Set the records down again, exactly, without their images.

++++++

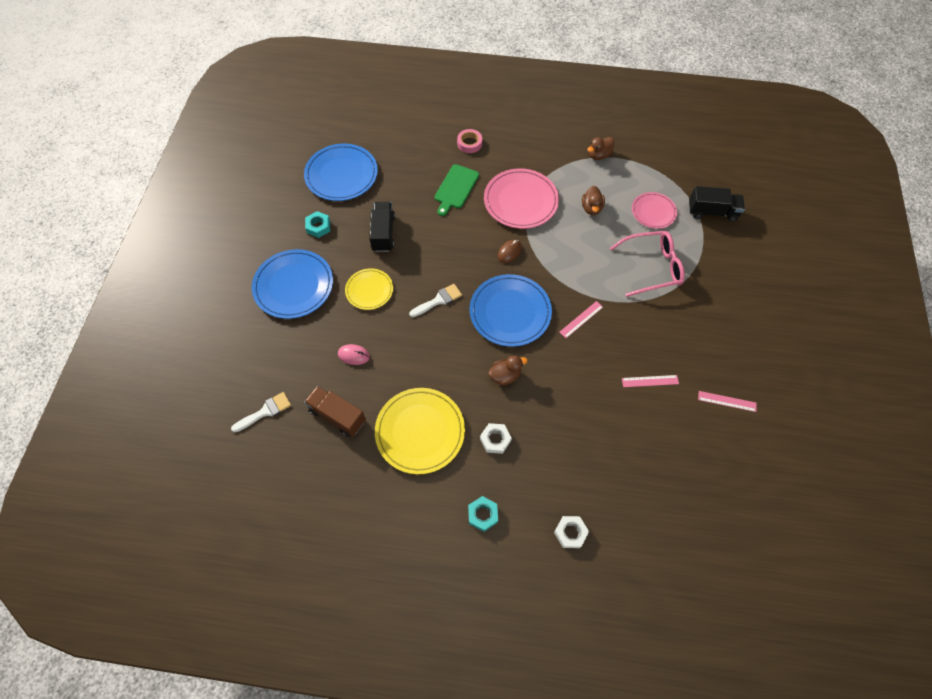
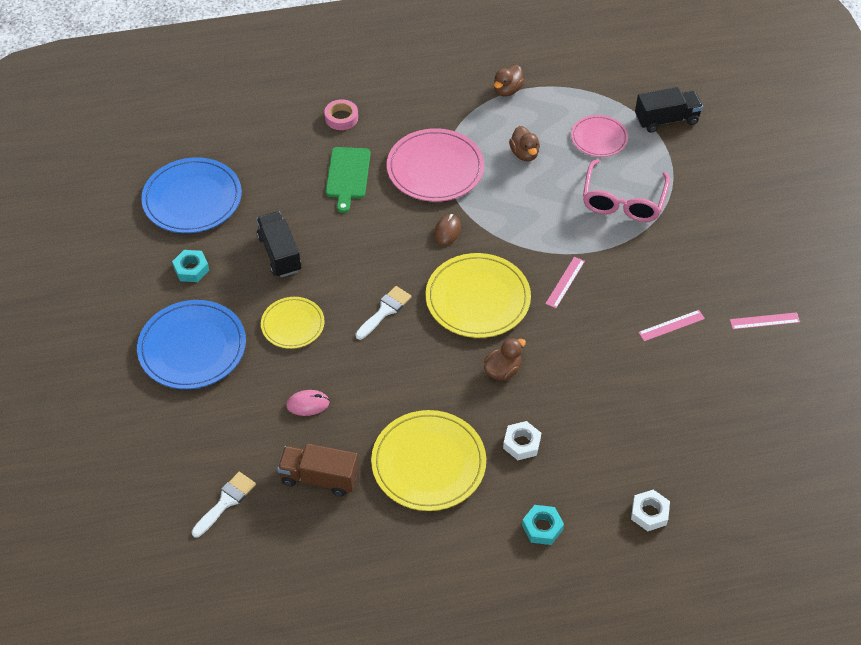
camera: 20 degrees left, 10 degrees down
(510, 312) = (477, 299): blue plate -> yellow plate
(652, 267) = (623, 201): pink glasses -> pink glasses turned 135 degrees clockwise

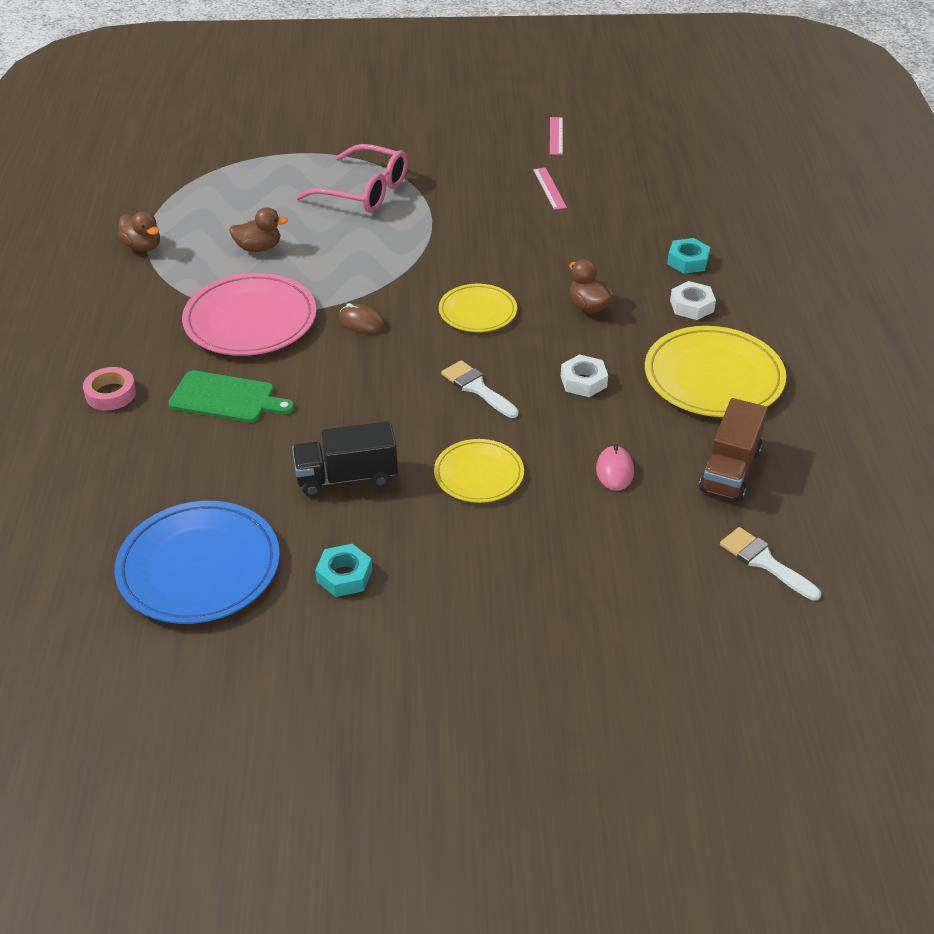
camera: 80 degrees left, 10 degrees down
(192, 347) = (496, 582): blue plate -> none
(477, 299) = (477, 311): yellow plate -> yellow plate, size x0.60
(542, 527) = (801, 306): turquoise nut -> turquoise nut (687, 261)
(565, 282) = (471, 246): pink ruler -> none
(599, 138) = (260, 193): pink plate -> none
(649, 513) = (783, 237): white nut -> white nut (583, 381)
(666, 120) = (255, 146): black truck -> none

++++++

RESULT FOR THIS TASK
camera: 20 degrees left, 10 degrees down
(510, 312) = (477, 299): blue plate -> yellow plate
(652, 267) = (623, 201): pink glasses -> pink glasses turned 135 degrees clockwise

camera: 80 degrees left, 10 degrees down
(192, 347) = (496, 582): blue plate -> none
(477, 299) = (477, 311): yellow plate -> yellow plate, size x0.60
(542, 527) = (801, 306): turquoise nut -> turquoise nut (687, 261)
(565, 282) = (471, 246): pink ruler -> none
(599, 138) = (260, 193): pink plate -> none
(649, 513) = (783, 237): white nut -> white nut (583, 381)
(666, 120) = (255, 146): black truck -> none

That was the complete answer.